• [Information shown]
——————
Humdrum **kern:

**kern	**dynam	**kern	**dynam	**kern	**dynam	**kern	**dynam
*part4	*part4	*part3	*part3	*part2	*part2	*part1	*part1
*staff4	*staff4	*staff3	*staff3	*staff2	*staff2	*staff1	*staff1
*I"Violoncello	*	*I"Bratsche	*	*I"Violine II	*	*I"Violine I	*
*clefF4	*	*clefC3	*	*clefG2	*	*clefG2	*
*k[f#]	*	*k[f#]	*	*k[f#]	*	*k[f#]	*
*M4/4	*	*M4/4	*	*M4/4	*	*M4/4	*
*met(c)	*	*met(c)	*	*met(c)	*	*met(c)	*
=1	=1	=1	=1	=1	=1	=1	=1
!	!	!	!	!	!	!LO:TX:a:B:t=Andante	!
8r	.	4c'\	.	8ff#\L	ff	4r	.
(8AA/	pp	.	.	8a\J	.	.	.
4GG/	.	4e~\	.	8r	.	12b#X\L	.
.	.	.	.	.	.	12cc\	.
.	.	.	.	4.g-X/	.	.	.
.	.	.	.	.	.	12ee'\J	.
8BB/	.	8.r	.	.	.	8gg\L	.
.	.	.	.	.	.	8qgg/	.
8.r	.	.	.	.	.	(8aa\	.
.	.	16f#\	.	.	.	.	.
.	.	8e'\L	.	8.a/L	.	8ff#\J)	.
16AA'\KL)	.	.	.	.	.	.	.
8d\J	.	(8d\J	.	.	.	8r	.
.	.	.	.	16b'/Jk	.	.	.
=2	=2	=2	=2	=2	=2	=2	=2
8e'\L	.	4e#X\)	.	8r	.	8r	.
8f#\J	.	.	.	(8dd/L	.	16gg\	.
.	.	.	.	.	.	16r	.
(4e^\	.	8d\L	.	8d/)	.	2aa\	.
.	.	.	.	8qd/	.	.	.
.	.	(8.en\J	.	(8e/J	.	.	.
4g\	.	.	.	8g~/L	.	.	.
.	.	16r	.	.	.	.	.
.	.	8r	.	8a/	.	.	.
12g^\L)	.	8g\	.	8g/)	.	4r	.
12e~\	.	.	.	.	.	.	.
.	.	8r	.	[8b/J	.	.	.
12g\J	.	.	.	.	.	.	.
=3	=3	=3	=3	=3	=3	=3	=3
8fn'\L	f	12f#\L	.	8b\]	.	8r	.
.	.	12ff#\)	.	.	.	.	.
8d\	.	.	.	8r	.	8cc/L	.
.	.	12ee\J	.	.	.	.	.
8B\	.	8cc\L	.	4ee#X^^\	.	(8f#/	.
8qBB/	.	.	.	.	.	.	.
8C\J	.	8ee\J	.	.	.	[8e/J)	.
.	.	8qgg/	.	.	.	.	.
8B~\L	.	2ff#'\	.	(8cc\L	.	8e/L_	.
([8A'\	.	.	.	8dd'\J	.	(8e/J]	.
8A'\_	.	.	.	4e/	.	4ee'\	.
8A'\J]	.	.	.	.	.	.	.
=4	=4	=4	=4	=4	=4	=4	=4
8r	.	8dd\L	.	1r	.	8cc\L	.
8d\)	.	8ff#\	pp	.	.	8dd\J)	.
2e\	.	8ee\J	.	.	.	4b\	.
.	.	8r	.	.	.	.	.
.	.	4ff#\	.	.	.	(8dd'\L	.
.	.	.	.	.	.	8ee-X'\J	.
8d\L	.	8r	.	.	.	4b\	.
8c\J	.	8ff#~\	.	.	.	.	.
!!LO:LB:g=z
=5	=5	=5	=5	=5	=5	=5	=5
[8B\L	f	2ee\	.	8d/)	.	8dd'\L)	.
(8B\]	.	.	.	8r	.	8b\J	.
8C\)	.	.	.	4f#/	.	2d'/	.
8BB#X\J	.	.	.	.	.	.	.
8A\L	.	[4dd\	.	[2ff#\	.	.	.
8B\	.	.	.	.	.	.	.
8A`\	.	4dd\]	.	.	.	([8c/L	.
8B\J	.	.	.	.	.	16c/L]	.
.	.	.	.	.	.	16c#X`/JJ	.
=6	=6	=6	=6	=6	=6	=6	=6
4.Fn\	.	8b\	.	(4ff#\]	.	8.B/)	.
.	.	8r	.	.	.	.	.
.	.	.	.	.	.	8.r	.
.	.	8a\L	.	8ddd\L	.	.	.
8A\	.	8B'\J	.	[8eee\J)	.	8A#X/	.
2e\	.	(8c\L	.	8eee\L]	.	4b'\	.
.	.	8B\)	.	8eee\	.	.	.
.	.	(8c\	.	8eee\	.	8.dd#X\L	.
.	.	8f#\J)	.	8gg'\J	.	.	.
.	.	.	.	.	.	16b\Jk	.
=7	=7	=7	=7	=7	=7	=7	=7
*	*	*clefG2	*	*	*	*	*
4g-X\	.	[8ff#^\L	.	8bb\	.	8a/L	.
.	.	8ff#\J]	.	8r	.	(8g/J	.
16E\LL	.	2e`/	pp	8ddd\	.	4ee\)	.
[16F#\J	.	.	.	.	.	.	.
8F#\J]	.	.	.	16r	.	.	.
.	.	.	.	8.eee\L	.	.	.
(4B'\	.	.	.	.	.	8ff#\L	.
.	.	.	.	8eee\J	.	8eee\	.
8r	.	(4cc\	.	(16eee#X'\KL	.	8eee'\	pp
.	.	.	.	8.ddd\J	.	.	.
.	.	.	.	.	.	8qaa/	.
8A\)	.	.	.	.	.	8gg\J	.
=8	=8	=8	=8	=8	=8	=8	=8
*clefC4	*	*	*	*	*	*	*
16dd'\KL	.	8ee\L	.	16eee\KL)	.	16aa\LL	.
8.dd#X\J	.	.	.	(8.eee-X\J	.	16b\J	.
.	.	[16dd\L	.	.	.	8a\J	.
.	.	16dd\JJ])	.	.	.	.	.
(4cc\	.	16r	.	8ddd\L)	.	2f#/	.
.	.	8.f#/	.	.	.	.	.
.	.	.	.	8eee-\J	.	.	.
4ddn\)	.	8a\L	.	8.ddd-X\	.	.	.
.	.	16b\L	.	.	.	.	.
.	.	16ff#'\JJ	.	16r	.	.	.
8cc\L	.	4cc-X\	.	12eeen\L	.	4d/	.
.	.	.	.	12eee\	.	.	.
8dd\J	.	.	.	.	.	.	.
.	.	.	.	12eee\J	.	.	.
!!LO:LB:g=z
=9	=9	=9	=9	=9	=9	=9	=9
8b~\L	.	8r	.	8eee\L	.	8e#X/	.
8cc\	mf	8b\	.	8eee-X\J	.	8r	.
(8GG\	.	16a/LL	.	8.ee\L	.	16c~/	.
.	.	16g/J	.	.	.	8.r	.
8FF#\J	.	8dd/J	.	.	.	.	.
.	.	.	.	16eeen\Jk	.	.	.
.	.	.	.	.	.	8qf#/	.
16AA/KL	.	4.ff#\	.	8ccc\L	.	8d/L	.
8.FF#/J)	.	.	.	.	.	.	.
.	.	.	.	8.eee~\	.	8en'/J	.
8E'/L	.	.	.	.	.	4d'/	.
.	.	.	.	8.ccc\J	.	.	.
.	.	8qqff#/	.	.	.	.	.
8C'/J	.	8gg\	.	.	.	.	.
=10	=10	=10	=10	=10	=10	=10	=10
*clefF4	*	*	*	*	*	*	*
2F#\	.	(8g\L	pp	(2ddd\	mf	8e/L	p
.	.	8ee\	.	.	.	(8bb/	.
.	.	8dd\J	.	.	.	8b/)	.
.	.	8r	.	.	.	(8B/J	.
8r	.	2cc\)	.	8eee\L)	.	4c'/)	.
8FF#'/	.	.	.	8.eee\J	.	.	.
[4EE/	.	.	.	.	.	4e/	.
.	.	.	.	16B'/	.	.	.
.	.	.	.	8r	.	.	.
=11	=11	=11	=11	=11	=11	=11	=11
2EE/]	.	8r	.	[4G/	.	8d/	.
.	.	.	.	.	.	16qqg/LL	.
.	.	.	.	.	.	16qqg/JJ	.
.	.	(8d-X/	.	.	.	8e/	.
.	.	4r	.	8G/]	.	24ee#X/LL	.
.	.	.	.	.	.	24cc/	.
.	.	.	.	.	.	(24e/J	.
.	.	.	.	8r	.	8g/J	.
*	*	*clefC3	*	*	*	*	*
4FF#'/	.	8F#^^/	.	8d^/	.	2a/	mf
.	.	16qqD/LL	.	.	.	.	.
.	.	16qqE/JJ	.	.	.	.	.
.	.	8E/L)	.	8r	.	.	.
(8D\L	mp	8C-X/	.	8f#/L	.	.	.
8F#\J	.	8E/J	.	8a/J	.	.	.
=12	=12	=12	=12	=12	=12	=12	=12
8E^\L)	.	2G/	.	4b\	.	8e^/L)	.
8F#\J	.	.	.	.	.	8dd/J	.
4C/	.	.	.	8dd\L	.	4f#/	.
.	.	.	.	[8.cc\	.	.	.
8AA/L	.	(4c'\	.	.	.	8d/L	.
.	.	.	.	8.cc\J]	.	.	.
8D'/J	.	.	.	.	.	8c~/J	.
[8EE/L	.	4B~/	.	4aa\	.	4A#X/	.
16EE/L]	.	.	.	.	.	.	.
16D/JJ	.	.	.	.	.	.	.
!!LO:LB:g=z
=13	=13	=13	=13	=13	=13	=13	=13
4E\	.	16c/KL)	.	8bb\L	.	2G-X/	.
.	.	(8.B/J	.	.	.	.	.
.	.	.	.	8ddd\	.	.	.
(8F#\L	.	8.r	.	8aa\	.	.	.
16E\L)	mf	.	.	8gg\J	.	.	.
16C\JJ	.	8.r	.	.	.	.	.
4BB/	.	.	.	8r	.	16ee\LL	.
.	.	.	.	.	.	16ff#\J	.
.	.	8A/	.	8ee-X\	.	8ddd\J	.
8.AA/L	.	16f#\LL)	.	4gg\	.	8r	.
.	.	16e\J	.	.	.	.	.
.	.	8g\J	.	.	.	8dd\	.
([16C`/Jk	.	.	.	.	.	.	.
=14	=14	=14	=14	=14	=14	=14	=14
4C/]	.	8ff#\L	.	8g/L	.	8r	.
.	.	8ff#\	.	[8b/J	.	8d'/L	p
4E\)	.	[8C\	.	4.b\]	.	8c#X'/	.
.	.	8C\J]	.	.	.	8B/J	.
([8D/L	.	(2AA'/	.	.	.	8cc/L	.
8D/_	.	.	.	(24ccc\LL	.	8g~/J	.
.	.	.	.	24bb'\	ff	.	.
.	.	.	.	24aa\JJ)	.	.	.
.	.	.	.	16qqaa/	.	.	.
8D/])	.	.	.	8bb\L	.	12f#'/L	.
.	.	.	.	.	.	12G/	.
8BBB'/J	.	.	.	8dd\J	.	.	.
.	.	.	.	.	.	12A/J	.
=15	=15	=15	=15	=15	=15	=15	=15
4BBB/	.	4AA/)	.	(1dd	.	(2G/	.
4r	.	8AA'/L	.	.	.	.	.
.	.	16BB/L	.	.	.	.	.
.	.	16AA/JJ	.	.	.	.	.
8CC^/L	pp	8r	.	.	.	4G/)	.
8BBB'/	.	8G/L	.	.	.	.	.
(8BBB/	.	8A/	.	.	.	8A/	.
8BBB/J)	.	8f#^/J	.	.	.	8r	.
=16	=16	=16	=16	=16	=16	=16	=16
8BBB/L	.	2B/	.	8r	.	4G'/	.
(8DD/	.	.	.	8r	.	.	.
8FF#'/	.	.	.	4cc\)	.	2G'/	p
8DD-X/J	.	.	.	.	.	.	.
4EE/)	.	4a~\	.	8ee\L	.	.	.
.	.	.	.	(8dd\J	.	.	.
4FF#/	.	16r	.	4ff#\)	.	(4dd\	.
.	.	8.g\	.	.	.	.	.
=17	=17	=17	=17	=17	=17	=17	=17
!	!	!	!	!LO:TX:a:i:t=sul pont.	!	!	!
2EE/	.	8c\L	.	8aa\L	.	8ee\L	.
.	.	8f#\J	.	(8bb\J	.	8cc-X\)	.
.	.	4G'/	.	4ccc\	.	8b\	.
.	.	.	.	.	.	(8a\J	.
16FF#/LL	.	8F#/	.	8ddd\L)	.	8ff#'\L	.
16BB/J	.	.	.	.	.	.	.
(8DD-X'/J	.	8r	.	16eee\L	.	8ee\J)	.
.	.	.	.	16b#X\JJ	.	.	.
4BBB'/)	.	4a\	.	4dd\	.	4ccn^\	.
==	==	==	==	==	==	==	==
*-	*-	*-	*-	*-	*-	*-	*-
——————
• [Written task]
Pull out every line above that contains the string "kern". Case counts, so copy only lines where it appears in that exact case.

• [Exercise solution]
Humdrum **kern:
**kern	**dynam	**kern	**dynam	**kern	**dynam	**kern	**dynam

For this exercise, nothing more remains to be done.